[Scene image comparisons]
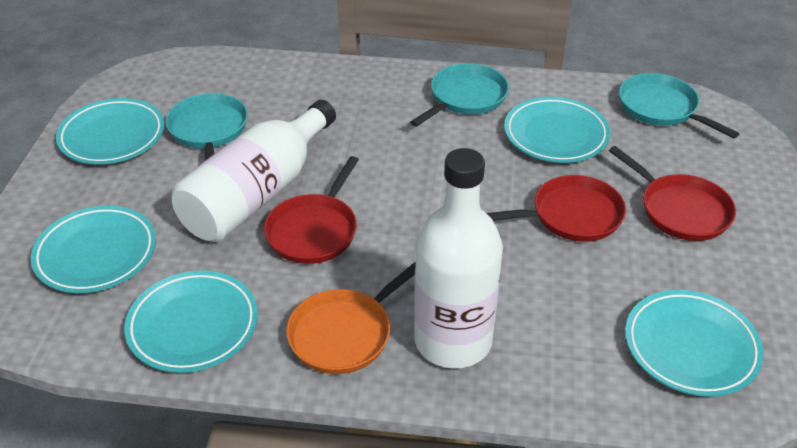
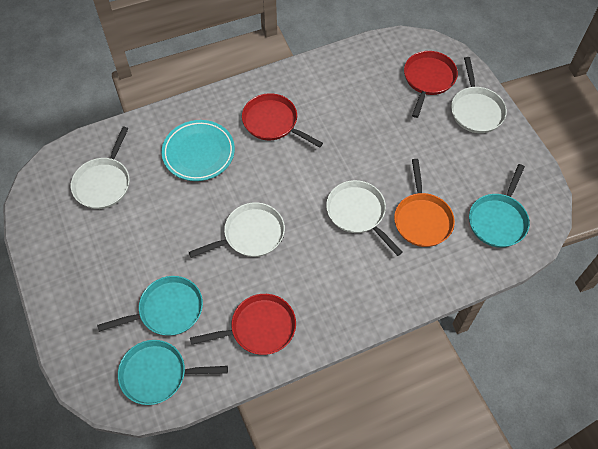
turquoise plate: 5 -> 1
white bottle: 2 -> 0
white pan: 0 -> 4

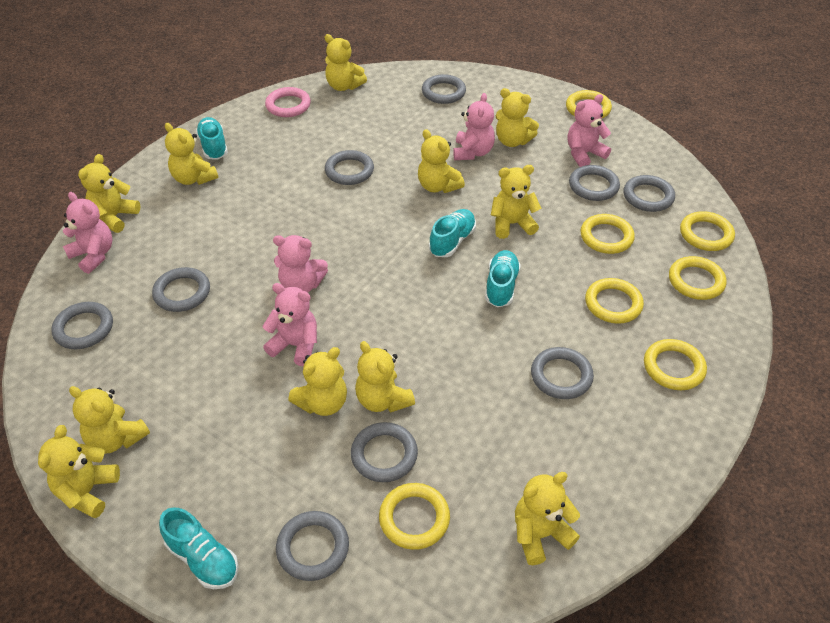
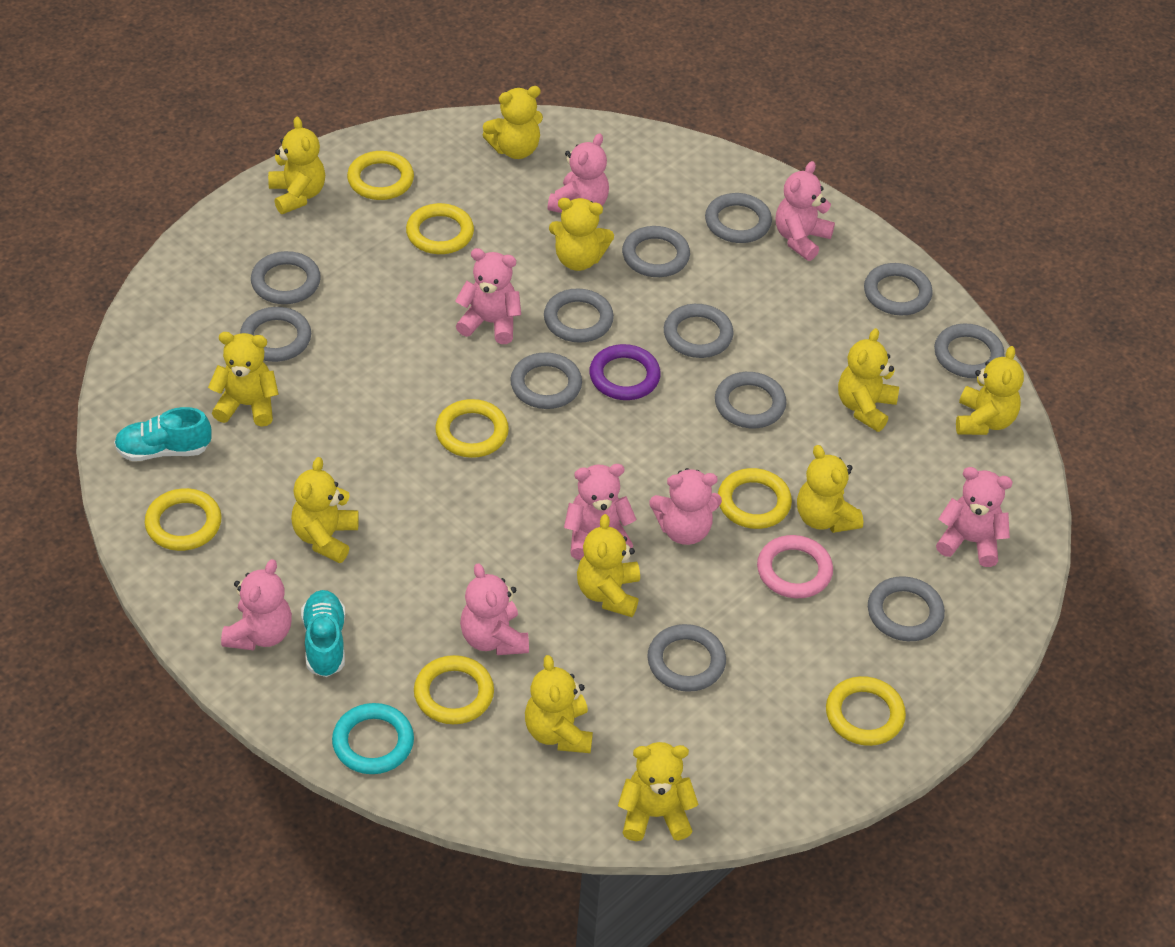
grey ring: 9 -> 12
pink teddy bear: 5 -> 8
purple ring: 0 -> 1
turquoise ring: 0 -> 1
turquoise shoe: 4 -> 2

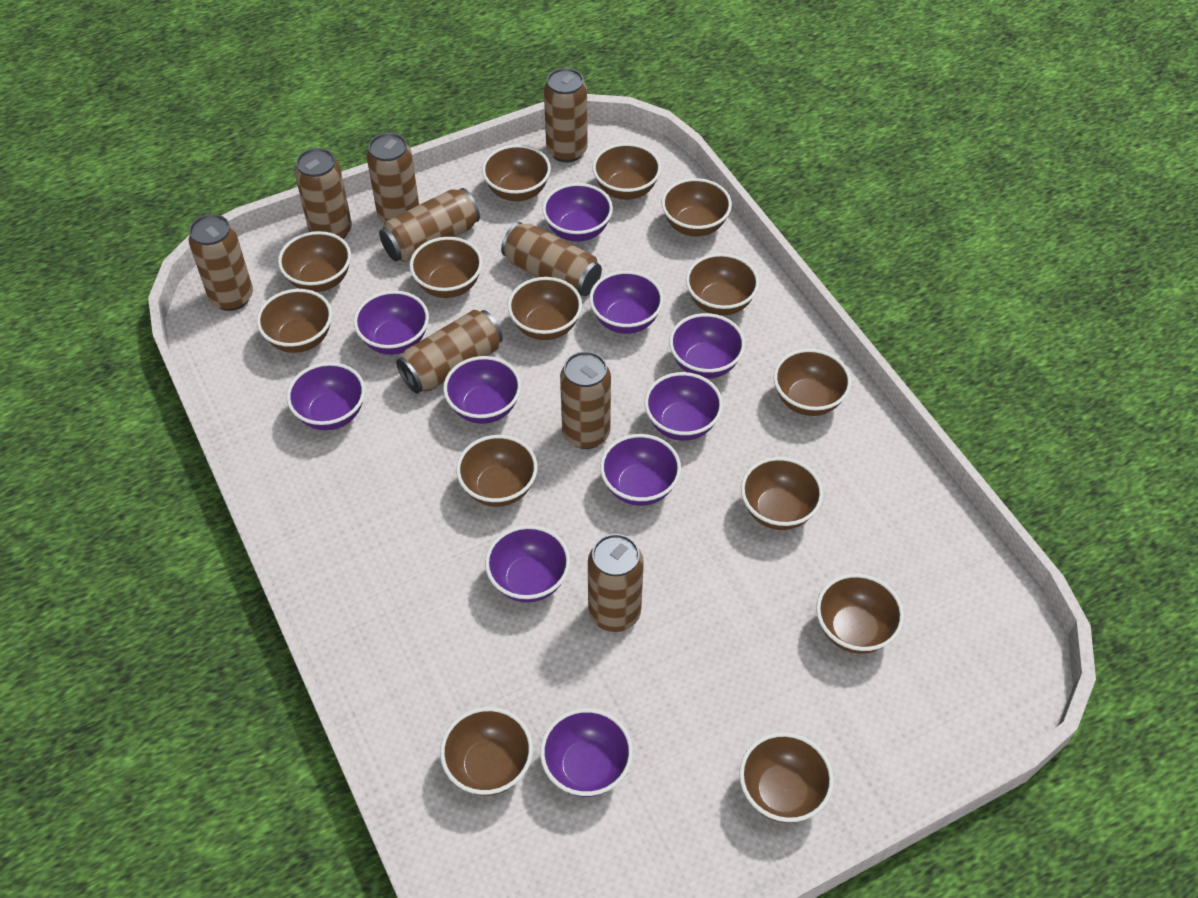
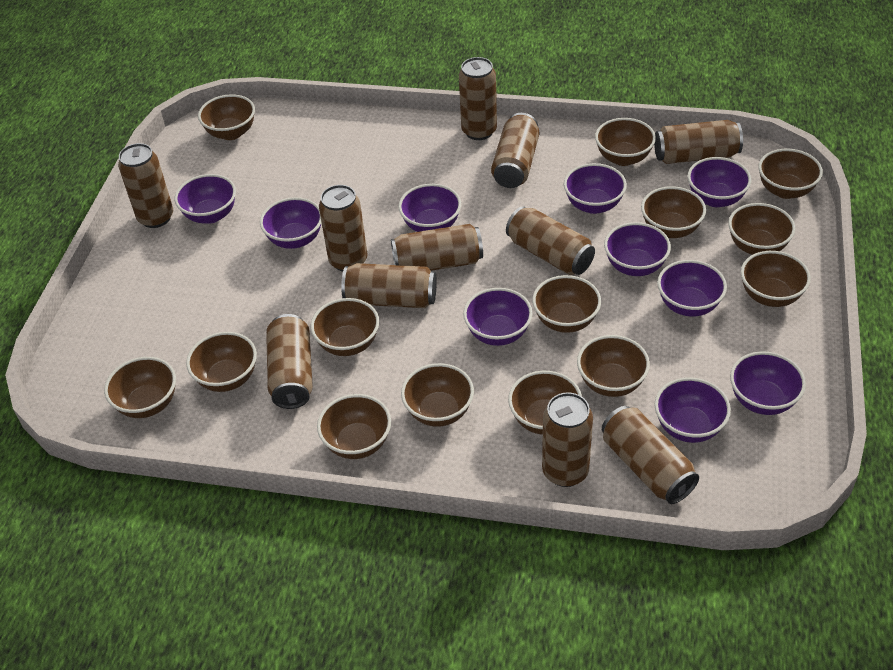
brown can: 9 -> 11

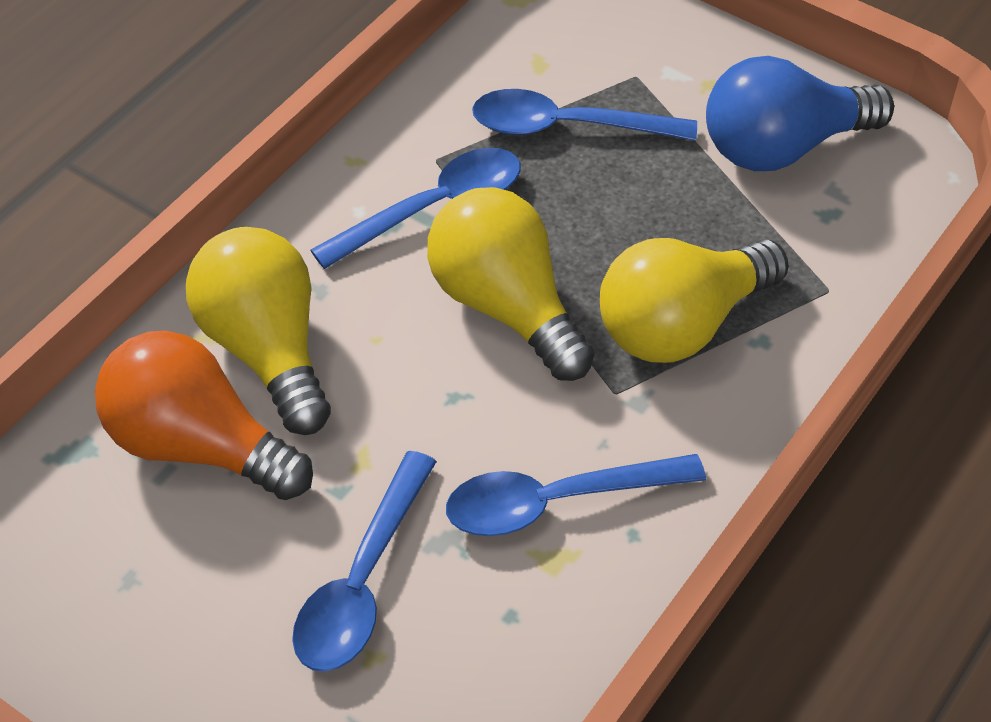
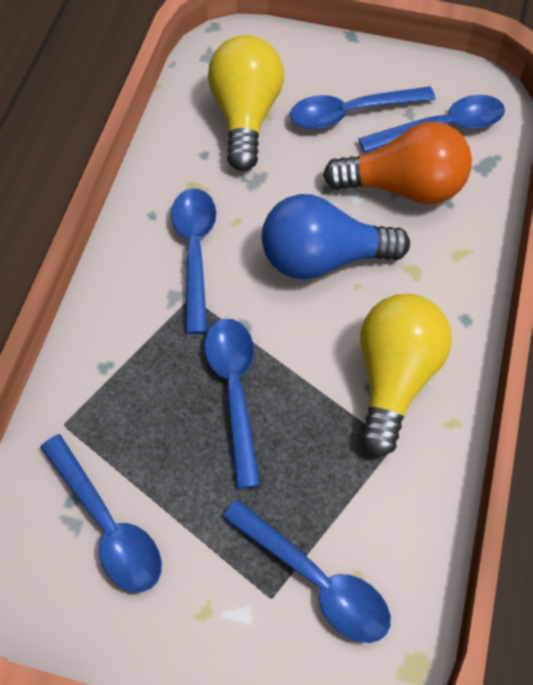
blue spoon: 4 -> 6
yellow light bulb: 3 -> 2

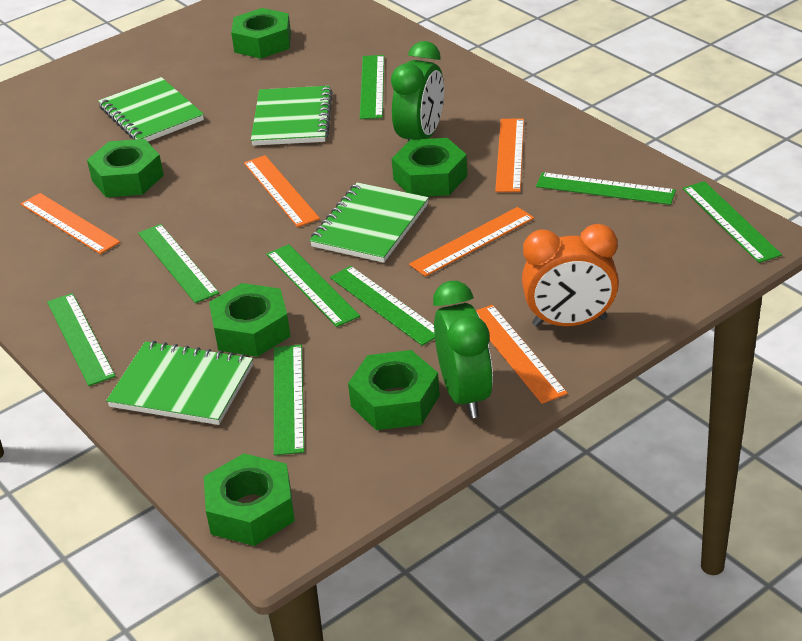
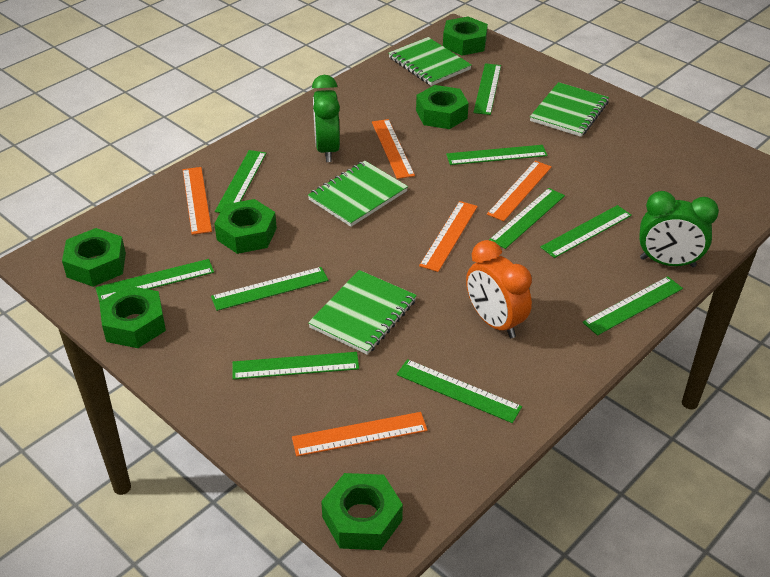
green ruler: 8 -> 10

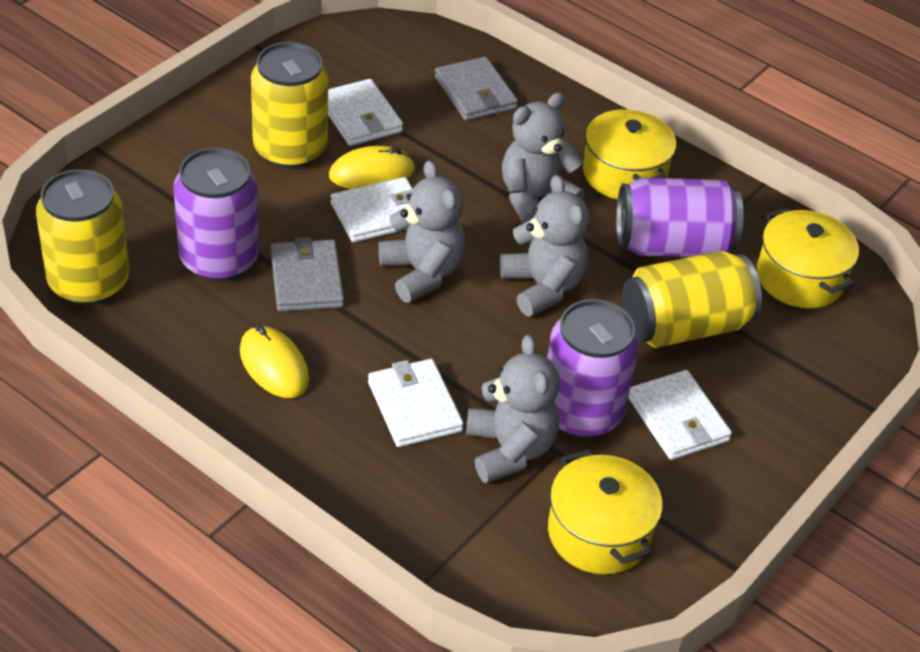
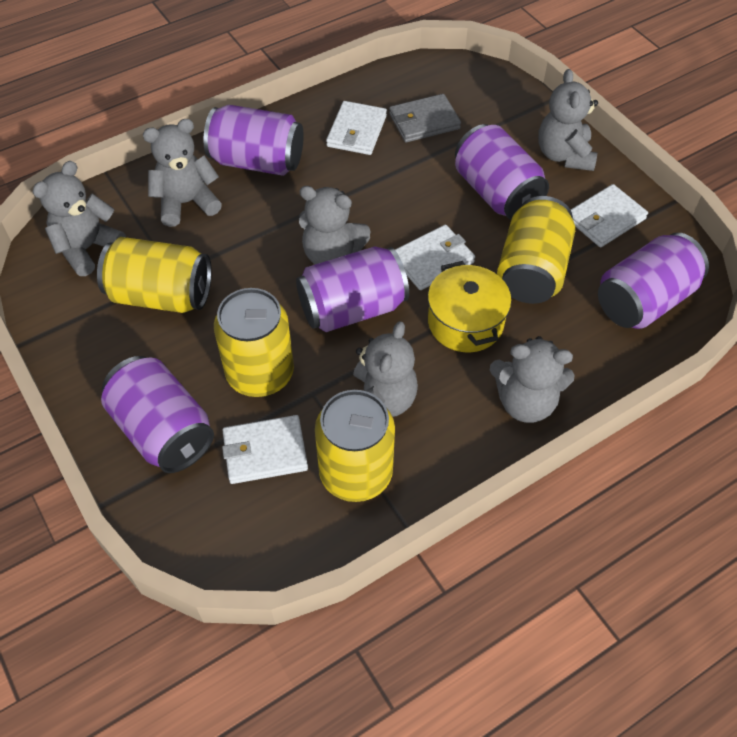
grey teddy bear: 4 -> 6
grey wallet: 2 -> 1
purple can: 3 -> 5
yellow can: 3 -> 4
yellow mouse: 2 -> 0
yellow pot: 3 -> 1

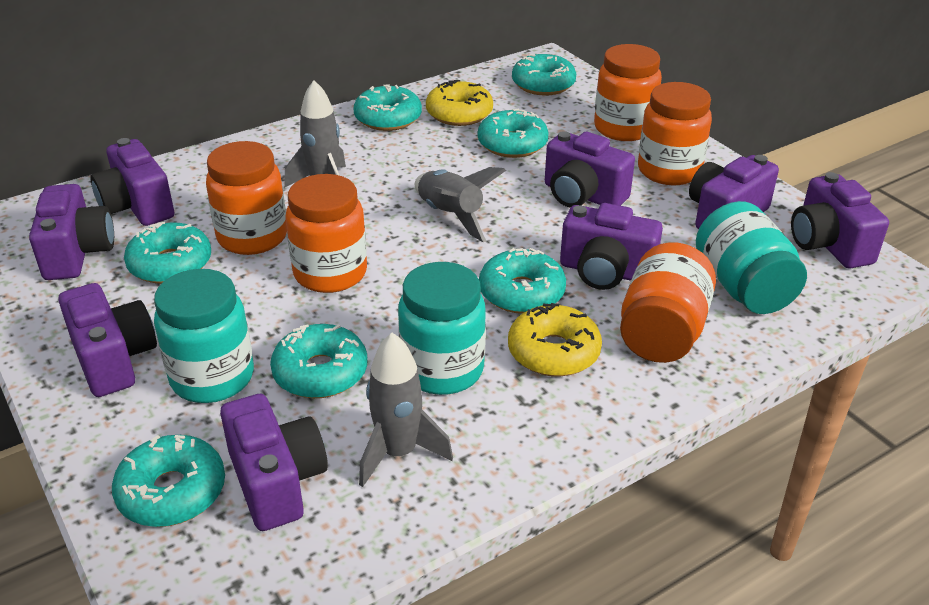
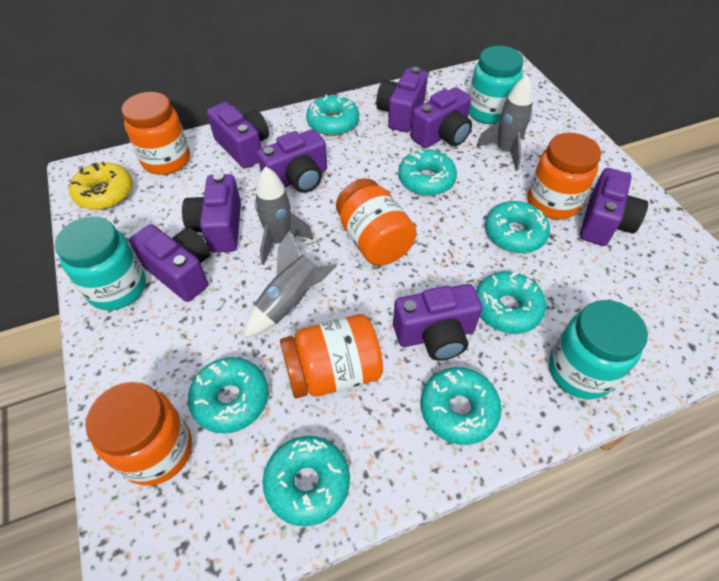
yellow donut: 2 -> 1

Prompt: Print each of the records above exactly as written, leaving no picture in the copy.

Your solution:
turquoise plate: 5 -> 1
white bottle: 2 -> 0
white pan: 0 -> 4

grey ring: 9 -> 12
pink teddy bear: 5 -> 8
purple ring: 0 -> 1
turquoise ring: 0 -> 1
turquoise shoe: 4 -> 2

brown can: 9 -> 11

blue spoon: 4 -> 6
yellow light bulb: 3 -> 2

green ruler: 8 -> 10

grey teddy bear: 4 -> 6
grey wallet: 2 -> 1
purple can: 3 -> 5
yellow can: 3 -> 4
yellow mouse: 2 -> 0
yellow pot: 3 -> 1

yellow donut: 2 -> 1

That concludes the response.